**WORK INSTRUCTIONS**: Copy each record exactly as it reads, leaving out any pictures it holds.

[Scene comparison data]
_ _ _ _

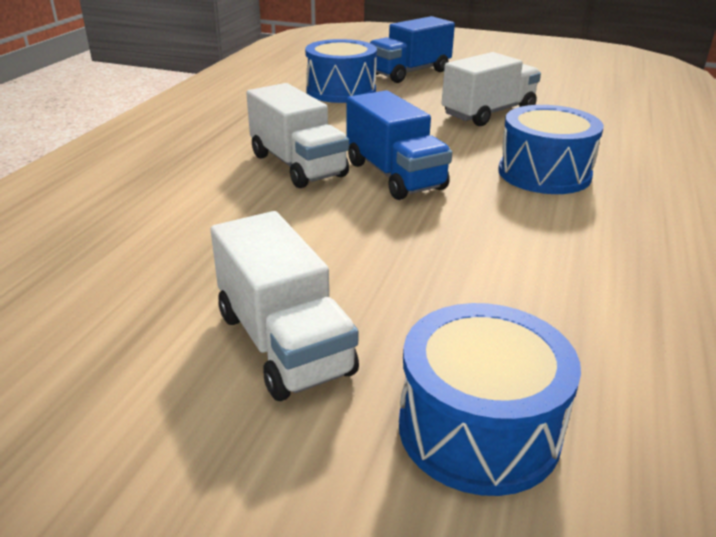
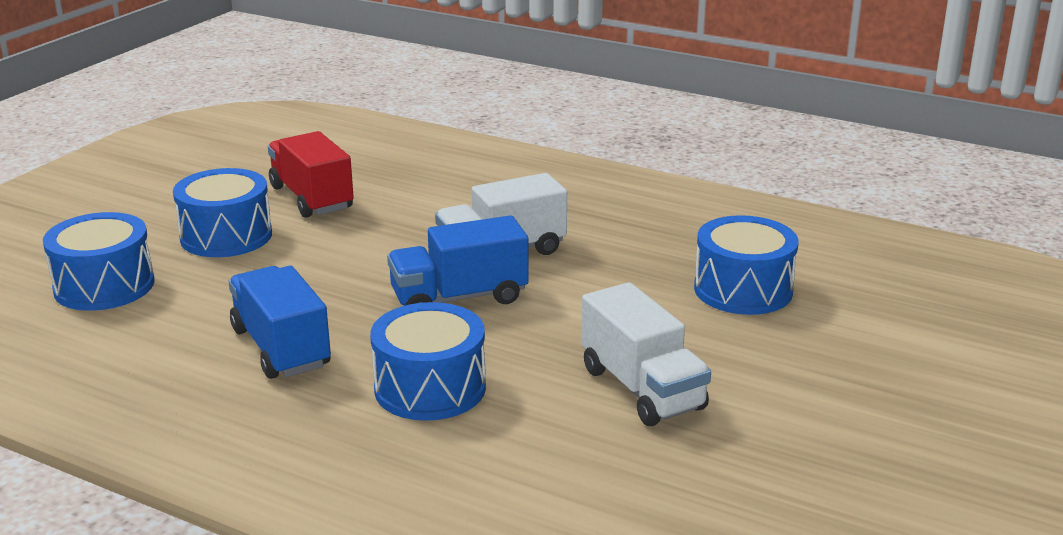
camera: 100 degrees right, 5 degrees down
white truck [211,211,359,401] -> blue drum [173,168,272,257]
blue truck [370,16,455,83] -> blue truck moved to [229,266,331,379]
none -> red truck [268,131,354,218]

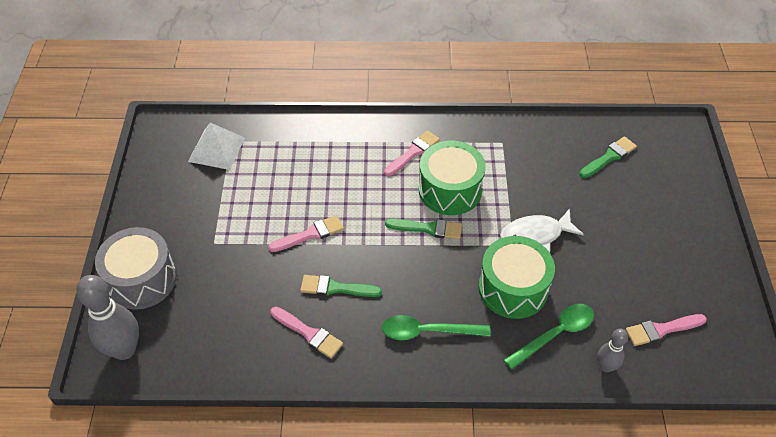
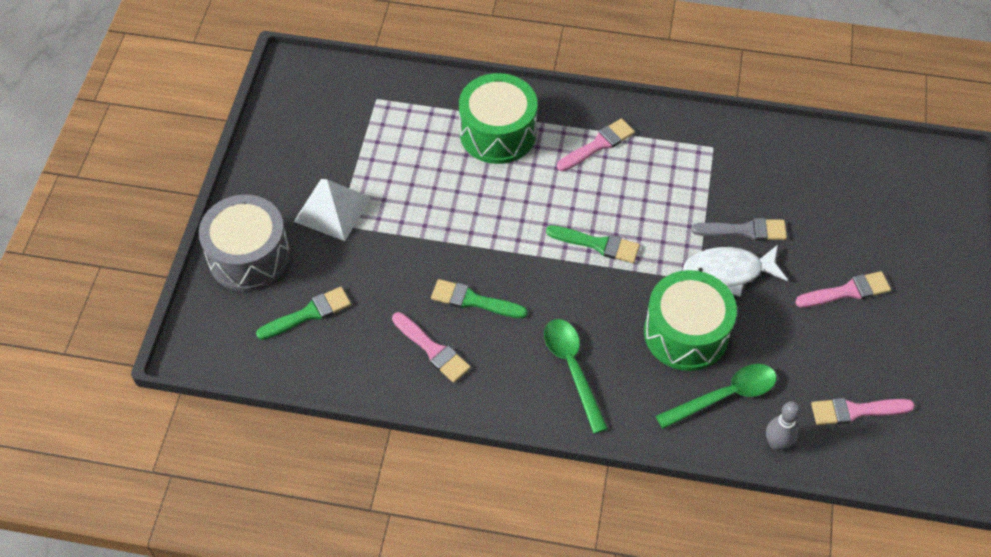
camera: 10 degrees right, 5 degrees up
grey bowling pin [76,275,139,360] -> none
white pyramid [188,123,245,170] -> white pyramid moved to [294,179,371,241]
pink brush [268,215,344,252] -> pink brush moved to [795,271,891,308]
green spoon [382,315,490,340] -> green spoon turned 60 degrees clockwise [544,319,608,434]
green drum [419,141,486,215] -> green drum moved to [459,73,537,164]
green brush [579,136,637,178] -> green brush moved to [256,287,351,340]
none -> grey brush [691,218,787,241]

_ _ _ _

**EXERCISE RESPONSE**:
camera: 100 degrees right, 5 degrees down
white truck [211,211,359,401] -> blue drum [173,168,272,257]
blue truck [370,16,455,83] -> blue truck moved to [229,266,331,379]
none -> red truck [268,131,354,218]

camera: 10 degrees right, 5 degrees up
grey bowling pin [76,275,139,360] -> none
white pyramid [188,123,245,170] -> white pyramid moved to [294,179,371,241]
pink brush [268,215,344,252] -> pink brush moved to [795,271,891,308]
green spoon [382,315,490,340] -> green spoon turned 60 degrees clockwise [544,319,608,434]
green drum [419,141,486,215] -> green drum moved to [459,73,537,164]
green brush [579,136,637,178] -> green brush moved to [256,287,351,340]
none -> grey brush [691,218,787,241]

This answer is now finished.